Object state comparisons
####################

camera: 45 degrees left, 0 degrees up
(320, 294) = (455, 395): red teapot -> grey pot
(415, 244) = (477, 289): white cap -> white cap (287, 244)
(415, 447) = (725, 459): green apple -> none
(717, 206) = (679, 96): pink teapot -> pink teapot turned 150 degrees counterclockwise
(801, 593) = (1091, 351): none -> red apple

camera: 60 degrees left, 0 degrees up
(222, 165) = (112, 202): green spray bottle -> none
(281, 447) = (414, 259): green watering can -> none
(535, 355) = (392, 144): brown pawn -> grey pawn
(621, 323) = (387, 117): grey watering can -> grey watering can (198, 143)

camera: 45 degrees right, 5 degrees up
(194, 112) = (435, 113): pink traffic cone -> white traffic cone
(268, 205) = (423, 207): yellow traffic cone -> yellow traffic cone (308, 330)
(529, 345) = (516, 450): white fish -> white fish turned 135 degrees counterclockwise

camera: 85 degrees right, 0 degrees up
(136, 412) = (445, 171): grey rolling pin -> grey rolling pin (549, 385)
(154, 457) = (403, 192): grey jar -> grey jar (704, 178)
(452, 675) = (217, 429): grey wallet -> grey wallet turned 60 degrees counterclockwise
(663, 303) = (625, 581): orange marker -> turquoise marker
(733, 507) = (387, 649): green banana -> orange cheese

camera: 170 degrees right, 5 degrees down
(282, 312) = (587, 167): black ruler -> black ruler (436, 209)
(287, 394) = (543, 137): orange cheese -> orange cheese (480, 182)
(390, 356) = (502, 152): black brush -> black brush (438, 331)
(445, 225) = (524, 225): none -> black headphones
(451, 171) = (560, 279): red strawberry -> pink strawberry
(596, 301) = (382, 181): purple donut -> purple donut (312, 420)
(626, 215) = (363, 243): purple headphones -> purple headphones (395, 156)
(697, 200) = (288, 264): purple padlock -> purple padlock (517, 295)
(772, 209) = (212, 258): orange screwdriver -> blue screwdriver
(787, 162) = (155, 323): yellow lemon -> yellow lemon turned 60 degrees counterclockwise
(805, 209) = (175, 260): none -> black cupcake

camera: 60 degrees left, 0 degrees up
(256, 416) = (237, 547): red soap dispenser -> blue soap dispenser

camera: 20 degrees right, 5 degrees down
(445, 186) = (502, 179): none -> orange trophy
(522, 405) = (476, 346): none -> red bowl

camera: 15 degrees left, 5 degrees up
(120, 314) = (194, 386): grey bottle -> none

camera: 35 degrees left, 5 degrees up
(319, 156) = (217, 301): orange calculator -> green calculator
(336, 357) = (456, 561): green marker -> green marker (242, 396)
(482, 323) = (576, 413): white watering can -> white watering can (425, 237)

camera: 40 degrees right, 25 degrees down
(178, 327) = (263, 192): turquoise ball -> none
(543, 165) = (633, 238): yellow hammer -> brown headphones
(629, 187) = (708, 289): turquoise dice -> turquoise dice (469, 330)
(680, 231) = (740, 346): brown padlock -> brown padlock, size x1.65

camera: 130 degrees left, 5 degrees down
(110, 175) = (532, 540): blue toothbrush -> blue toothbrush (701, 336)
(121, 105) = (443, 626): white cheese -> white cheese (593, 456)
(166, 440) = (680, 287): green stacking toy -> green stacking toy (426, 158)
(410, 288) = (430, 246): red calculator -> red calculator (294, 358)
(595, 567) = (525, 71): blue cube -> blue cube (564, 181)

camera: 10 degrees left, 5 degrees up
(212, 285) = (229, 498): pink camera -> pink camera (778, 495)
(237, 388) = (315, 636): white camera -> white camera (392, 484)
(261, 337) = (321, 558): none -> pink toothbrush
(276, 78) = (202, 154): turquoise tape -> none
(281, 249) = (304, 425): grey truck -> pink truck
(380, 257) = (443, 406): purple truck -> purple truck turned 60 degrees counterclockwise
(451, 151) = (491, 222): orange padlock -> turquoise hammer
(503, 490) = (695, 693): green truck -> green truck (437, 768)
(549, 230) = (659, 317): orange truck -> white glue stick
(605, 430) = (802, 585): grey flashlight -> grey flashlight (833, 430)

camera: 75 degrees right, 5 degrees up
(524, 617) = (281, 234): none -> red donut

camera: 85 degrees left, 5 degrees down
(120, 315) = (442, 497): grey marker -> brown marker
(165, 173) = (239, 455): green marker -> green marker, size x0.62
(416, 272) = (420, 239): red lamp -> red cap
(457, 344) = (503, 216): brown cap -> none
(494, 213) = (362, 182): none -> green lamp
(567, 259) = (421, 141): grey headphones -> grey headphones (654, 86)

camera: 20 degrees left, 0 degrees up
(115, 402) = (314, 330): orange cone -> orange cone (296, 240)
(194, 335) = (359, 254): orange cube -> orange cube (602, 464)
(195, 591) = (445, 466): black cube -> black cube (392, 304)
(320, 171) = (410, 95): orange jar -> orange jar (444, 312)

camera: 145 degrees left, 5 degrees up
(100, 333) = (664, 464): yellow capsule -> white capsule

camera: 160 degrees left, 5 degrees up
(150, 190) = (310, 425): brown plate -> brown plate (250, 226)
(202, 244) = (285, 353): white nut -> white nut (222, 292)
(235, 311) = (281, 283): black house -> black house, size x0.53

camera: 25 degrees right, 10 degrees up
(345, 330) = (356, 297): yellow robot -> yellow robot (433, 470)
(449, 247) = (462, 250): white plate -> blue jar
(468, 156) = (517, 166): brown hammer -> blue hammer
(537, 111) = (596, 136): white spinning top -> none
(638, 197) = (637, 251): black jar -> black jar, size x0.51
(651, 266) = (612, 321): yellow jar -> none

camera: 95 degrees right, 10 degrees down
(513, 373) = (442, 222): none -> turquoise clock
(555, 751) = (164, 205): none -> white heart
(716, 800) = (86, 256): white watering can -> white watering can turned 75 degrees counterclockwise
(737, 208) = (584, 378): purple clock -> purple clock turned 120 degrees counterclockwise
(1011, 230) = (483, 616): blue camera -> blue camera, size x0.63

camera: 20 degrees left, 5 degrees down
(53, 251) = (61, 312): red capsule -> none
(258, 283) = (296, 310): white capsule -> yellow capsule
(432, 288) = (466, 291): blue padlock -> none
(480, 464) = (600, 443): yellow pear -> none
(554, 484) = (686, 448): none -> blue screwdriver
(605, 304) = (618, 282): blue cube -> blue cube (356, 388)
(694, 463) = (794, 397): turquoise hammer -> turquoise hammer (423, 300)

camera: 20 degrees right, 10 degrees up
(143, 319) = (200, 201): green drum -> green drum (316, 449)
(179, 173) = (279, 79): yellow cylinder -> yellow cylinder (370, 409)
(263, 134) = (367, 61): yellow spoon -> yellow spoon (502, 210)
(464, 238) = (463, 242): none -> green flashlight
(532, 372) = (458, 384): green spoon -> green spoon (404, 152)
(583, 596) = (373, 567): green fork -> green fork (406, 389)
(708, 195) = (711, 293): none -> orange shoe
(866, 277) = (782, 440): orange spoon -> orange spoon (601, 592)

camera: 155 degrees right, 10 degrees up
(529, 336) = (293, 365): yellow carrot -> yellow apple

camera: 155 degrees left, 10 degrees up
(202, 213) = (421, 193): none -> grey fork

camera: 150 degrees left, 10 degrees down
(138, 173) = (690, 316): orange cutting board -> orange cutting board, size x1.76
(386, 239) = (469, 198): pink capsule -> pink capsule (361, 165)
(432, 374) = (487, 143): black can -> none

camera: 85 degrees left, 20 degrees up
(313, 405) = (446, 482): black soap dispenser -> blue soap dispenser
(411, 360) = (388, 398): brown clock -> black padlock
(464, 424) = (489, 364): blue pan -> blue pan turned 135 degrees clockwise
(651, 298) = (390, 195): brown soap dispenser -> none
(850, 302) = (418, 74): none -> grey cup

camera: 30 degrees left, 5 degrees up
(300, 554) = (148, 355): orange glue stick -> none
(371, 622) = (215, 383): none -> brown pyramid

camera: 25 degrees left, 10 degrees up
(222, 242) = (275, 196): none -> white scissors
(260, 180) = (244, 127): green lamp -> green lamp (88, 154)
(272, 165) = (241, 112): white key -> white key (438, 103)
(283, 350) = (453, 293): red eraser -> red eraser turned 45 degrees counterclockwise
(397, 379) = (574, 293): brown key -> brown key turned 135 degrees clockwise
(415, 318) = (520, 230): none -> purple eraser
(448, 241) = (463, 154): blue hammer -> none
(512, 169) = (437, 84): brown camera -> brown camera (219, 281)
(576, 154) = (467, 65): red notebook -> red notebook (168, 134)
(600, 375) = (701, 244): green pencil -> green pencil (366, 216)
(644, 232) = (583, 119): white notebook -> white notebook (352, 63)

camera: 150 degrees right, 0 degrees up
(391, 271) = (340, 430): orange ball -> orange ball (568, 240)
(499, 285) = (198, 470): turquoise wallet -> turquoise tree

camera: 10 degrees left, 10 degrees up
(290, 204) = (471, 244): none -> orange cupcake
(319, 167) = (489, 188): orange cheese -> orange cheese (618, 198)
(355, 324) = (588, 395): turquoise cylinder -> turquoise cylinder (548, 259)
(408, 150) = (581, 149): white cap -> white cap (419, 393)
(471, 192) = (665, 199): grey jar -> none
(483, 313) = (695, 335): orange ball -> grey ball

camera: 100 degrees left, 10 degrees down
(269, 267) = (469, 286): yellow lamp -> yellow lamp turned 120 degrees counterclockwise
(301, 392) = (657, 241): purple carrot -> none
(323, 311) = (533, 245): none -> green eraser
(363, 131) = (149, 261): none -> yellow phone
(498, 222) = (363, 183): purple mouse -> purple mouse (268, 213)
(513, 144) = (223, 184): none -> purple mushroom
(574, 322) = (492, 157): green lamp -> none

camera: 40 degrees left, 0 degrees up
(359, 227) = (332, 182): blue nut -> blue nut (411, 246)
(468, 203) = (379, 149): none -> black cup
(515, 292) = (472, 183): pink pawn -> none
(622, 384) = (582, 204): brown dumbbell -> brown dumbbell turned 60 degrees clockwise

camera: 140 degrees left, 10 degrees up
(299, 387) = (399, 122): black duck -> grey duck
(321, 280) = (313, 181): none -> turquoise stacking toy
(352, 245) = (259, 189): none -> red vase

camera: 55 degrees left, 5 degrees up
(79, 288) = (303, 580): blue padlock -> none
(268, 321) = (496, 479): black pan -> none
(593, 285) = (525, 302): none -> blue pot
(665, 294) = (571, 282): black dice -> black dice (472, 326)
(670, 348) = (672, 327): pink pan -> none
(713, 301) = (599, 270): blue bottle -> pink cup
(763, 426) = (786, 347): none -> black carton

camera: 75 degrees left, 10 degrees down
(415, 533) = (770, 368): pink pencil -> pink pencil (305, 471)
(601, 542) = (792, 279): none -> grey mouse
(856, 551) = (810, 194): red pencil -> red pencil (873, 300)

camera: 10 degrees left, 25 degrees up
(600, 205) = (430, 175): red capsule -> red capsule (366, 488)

####################

What you give back must be the stretch above, starting at the line with "(195, 591) = (445, 466): black" and ending at the line with "(555, 751) = (164, 205): none -> white heart", copied exactly.

(195, 591) = (445, 466): black cube -> black cube (392, 304)
(320, 171) = (410, 95): orange jar -> orange jar (444, 312)

camera: 145 degrees left, 5 degrees up
(100, 333) = (664, 464): yellow capsule -> white capsule

camera: 160 degrees left, 5 degrees up
(150, 190) = (310, 425): brown plate -> brown plate (250, 226)
(202, 244) = (285, 353): white nut -> white nut (222, 292)
(235, 311) = (281, 283): black house -> black house, size x0.53

camera: 25 degrees right, 10 degrees up
(345, 330) = (356, 297): yellow robot -> yellow robot (433, 470)
(449, 247) = (462, 250): white plate -> blue jar
(468, 156) = (517, 166): brown hammer -> blue hammer
(537, 111) = (596, 136): white spinning top -> none
(638, 197) = (637, 251): black jar -> black jar, size x0.51
(651, 266) = (612, 321): yellow jar -> none

camera: 95 degrees right, 10 degrees down
(513, 373) = (442, 222): none -> turquoise clock
(555, 751) = (164, 205): none -> white heart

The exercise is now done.